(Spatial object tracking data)
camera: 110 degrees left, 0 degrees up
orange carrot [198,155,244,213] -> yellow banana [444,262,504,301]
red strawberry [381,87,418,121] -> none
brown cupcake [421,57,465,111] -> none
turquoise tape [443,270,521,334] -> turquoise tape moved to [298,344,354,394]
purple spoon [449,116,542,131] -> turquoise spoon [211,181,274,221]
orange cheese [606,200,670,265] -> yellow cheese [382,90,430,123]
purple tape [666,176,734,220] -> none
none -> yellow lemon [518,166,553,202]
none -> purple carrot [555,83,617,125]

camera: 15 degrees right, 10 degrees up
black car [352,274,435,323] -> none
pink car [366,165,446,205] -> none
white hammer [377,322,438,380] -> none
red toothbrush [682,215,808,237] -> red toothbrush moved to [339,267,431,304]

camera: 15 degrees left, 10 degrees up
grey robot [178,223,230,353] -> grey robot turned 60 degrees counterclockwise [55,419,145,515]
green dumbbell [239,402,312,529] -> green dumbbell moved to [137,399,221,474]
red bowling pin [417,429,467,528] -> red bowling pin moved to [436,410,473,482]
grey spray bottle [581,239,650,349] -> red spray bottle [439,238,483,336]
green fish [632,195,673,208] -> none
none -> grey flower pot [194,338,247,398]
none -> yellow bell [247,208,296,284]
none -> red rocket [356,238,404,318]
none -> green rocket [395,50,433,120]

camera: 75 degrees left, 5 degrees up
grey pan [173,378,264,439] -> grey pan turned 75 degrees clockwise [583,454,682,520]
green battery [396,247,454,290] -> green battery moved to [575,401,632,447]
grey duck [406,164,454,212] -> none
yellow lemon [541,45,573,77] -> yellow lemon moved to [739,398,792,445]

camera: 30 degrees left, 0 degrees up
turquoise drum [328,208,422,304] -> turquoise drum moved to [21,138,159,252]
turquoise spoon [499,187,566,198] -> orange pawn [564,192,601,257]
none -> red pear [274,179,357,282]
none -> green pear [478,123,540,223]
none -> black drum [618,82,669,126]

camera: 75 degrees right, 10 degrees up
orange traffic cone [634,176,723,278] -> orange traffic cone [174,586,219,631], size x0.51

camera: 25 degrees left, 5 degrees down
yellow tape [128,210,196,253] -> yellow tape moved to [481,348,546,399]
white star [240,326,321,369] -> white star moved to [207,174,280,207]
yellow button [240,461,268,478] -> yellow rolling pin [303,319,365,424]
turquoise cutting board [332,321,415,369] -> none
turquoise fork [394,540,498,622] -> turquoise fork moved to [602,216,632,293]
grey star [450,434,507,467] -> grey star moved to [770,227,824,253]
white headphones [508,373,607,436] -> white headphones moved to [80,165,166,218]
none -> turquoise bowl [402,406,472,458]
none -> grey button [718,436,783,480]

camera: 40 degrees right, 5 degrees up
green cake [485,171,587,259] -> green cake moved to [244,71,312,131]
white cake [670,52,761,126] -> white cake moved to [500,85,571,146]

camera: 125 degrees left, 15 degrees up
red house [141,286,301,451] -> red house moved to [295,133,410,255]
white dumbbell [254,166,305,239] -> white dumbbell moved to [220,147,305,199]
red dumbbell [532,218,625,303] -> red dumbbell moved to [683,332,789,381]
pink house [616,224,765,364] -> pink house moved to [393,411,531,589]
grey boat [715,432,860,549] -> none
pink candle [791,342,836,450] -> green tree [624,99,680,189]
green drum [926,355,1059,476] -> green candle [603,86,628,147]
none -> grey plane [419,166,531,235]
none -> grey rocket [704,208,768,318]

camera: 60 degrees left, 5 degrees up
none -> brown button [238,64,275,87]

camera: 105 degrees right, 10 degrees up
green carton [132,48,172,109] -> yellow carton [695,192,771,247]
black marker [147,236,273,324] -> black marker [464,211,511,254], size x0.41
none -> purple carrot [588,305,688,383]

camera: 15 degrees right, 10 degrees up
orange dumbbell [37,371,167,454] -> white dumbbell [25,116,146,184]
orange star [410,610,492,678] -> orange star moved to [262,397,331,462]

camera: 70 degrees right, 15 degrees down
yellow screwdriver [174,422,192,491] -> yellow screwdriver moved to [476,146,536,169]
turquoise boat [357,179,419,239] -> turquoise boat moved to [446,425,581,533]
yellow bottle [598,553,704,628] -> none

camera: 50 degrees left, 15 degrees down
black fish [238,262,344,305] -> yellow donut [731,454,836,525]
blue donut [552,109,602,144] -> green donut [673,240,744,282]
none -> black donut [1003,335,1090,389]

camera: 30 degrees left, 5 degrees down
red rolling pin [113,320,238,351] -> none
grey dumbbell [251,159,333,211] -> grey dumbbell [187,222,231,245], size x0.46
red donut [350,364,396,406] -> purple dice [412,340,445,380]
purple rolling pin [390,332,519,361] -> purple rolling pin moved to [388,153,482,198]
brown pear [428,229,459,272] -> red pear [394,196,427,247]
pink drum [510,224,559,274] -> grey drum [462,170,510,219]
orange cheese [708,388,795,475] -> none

- _TO DO_:
Exactly how many lines of the data above hold the word "drum"? The number is the whole answer.

- _EXERCISE RESULT_:
4